Instructions for the task: From the line that contains "BT1: 3.7V (plus" through the end of the records below, write out each line exactly as it appears, but not the pictures.

Dataset extract:
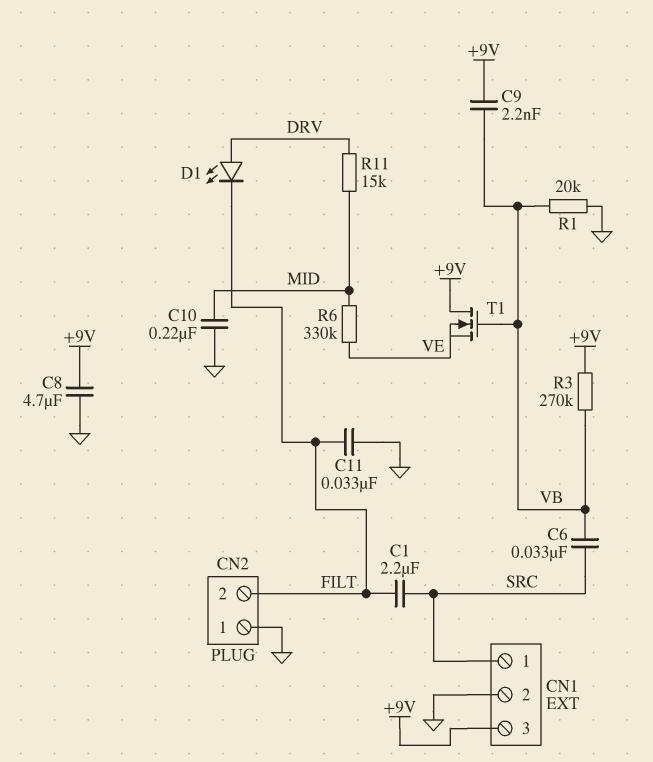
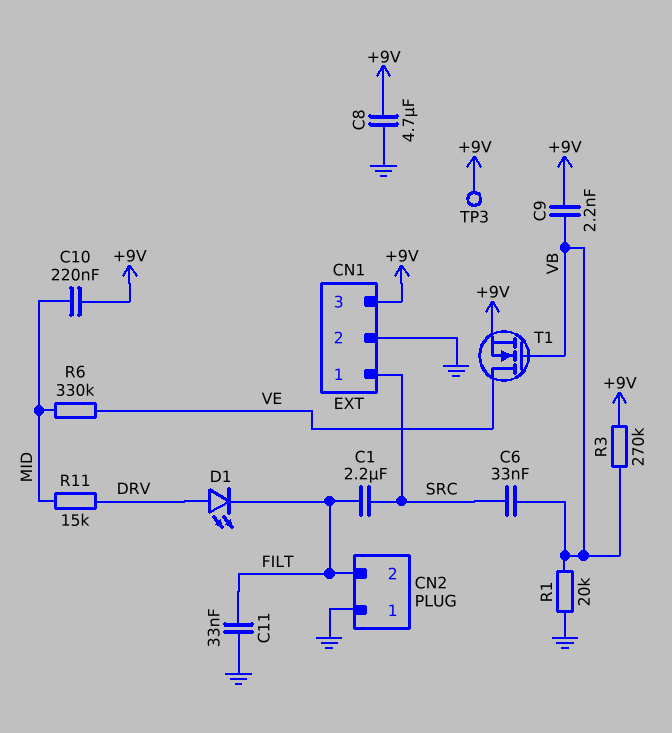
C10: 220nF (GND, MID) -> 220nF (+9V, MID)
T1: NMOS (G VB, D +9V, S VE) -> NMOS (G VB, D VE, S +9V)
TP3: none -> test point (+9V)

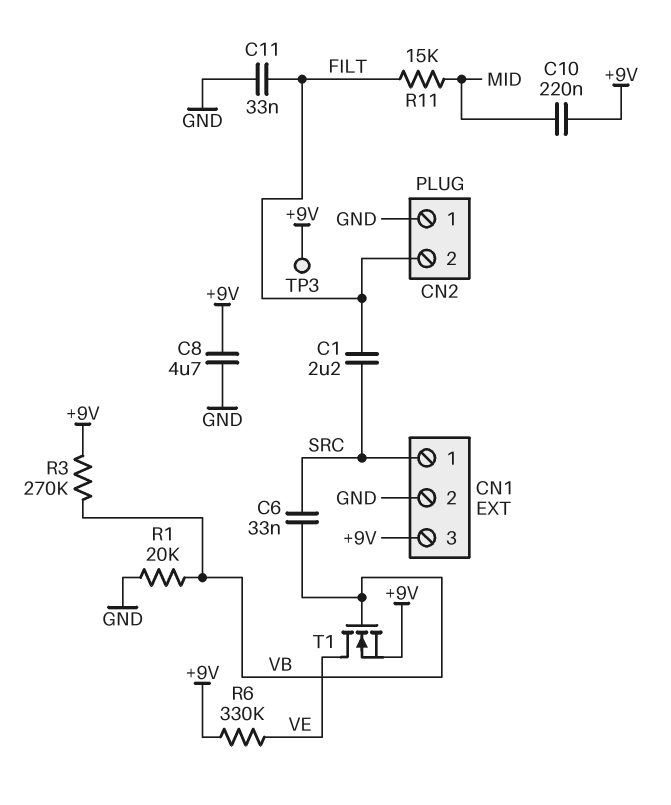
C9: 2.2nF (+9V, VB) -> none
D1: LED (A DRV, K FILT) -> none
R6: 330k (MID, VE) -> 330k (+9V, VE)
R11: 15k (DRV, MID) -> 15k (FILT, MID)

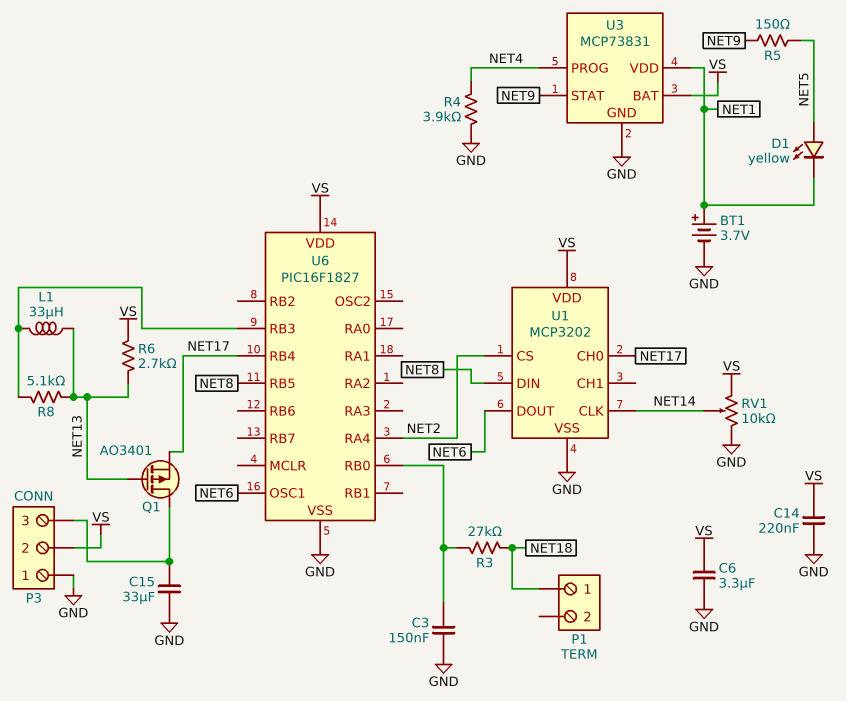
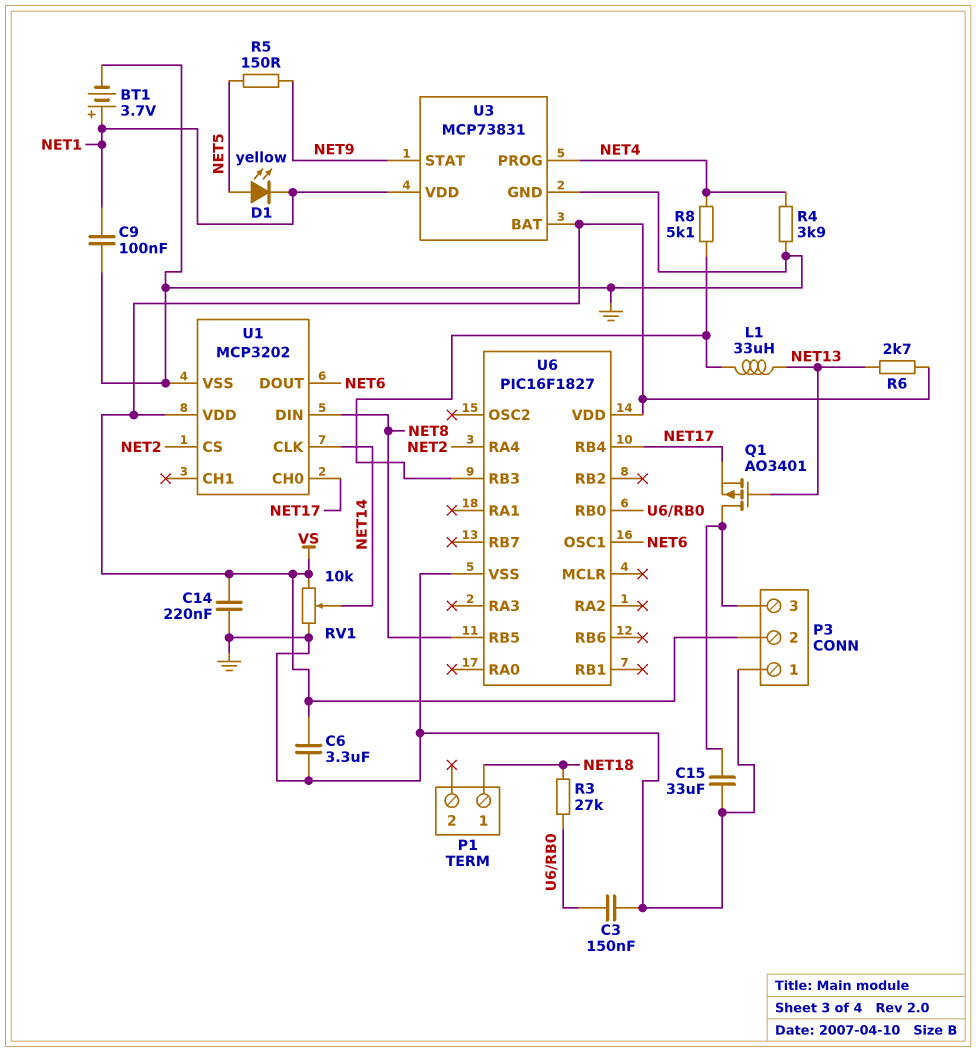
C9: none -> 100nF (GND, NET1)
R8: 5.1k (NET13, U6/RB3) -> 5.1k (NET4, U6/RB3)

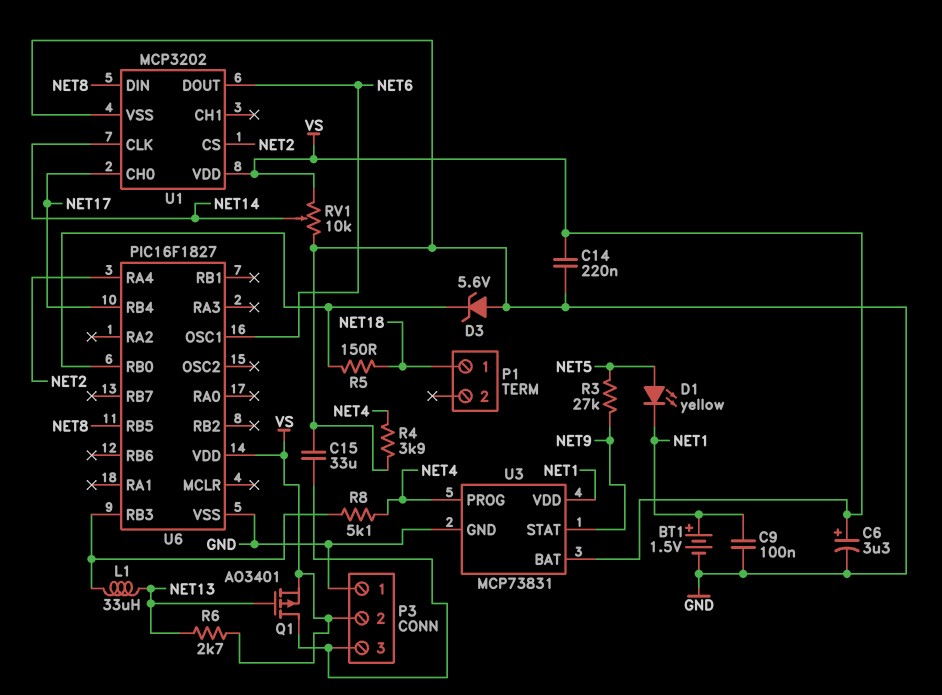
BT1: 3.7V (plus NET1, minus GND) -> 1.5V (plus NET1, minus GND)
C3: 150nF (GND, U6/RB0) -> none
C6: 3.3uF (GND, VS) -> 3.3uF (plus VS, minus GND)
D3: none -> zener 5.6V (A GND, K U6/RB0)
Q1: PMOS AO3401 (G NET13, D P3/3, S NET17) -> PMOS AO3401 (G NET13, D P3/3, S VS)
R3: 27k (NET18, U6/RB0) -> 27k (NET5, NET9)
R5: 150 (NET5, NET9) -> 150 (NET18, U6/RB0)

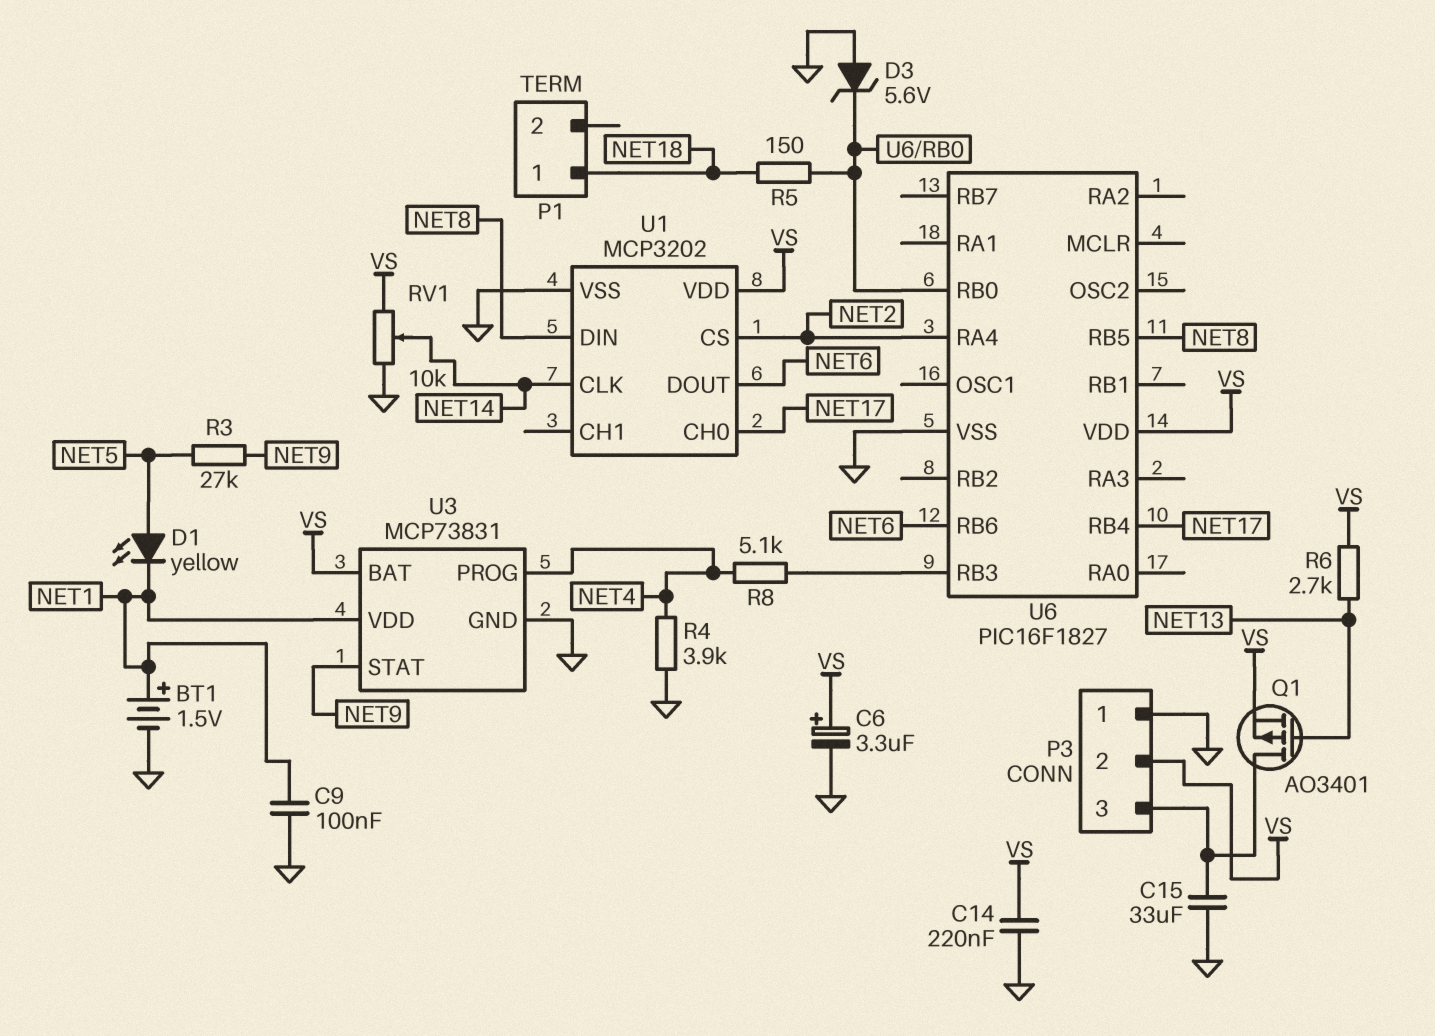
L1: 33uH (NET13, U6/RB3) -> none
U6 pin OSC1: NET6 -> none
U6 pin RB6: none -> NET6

Written response:
BT1: 3.7V (plus NET1, minus GND) -> 1.5V (plus NET1, minus GND)
C3: 150nF (GND, U6/RB0) -> none
C6: 3.3uF (GND, VS) -> 3.3uF (plus VS, minus GND)
D3: none -> zener 5.6V (A GND, K U6/RB0)
Q1: PMOS AO3401 (G NET13, D P3/3, S NET17) -> PMOS AO3401 (G NET13, D P3/3, S VS)
R3: 27k (NET18, U6/RB0) -> 27k (NET5, NET9)
R5: 150 (NET5, NET9) -> 150 (NET18, U6/RB0)

L1: 33uH (NET13, U6/RB3) -> none
U6 pin OSC1: NET6 -> none
U6 pin RB6: none -> NET6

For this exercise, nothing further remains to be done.